───── Data
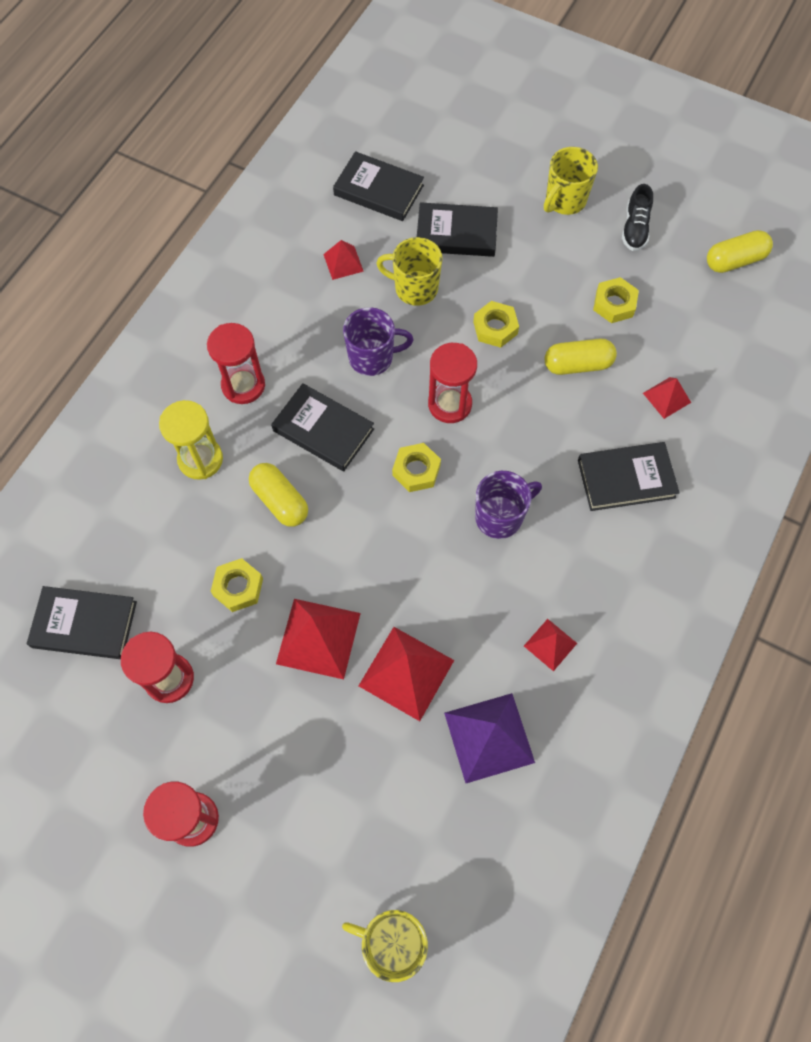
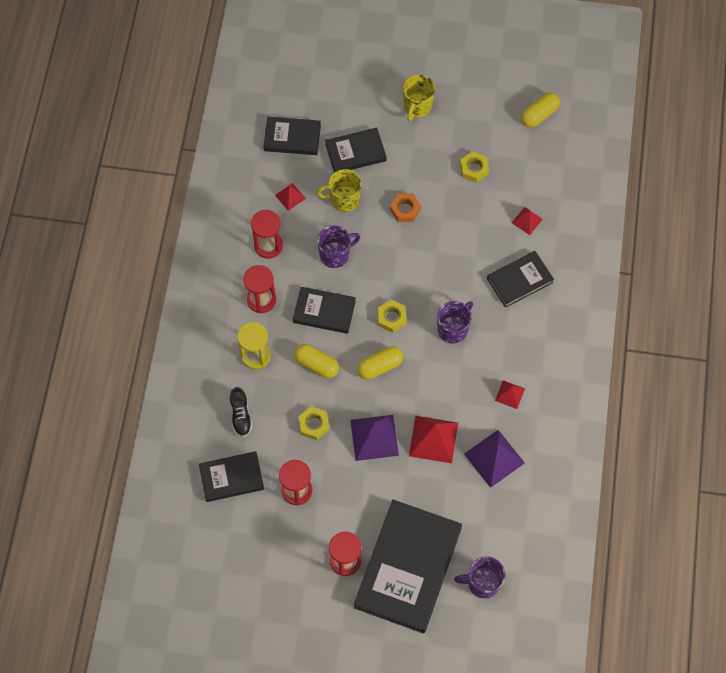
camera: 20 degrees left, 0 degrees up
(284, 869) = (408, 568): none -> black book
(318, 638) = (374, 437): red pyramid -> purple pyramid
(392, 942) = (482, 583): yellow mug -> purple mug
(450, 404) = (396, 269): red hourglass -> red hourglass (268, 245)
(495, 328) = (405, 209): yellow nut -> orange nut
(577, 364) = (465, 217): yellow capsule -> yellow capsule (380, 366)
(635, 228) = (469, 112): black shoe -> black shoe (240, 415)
──────────
▶ What this task involves:
Without including any picture, print all of the entries above exactly.

▶ Output of the exercise:
camera: 20 degrees left, 0 degrees up
(284, 869) = (408, 568): none -> black book
(318, 638) = (374, 437): red pyramid -> purple pyramid
(392, 942) = (482, 583): yellow mug -> purple mug
(450, 404) = (396, 269): red hourglass -> red hourglass (268, 245)
(495, 328) = (405, 209): yellow nut -> orange nut
(577, 364) = (465, 217): yellow capsule -> yellow capsule (380, 366)
(635, 228) = (469, 112): black shoe -> black shoe (240, 415)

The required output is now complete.